=== Section Start ===

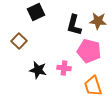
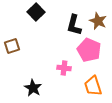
black square: rotated 18 degrees counterclockwise
brown star: rotated 18 degrees clockwise
brown square: moved 7 px left, 5 px down; rotated 28 degrees clockwise
pink pentagon: moved 1 px up; rotated 10 degrees clockwise
black star: moved 5 px left, 18 px down; rotated 18 degrees clockwise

=== Section End ===

* The problem
Any images must be dropped; all other material is to be printed exactly.

* Output of the task
black square: rotated 18 degrees counterclockwise
brown star: rotated 18 degrees clockwise
brown square: moved 7 px left, 5 px down; rotated 28 degrees clockwise
pink pentagon: moved 1 px up; rotated 10 degrees clockwise
black star: moved 5 px left, 18 px down; rotated 18 degrees clockwise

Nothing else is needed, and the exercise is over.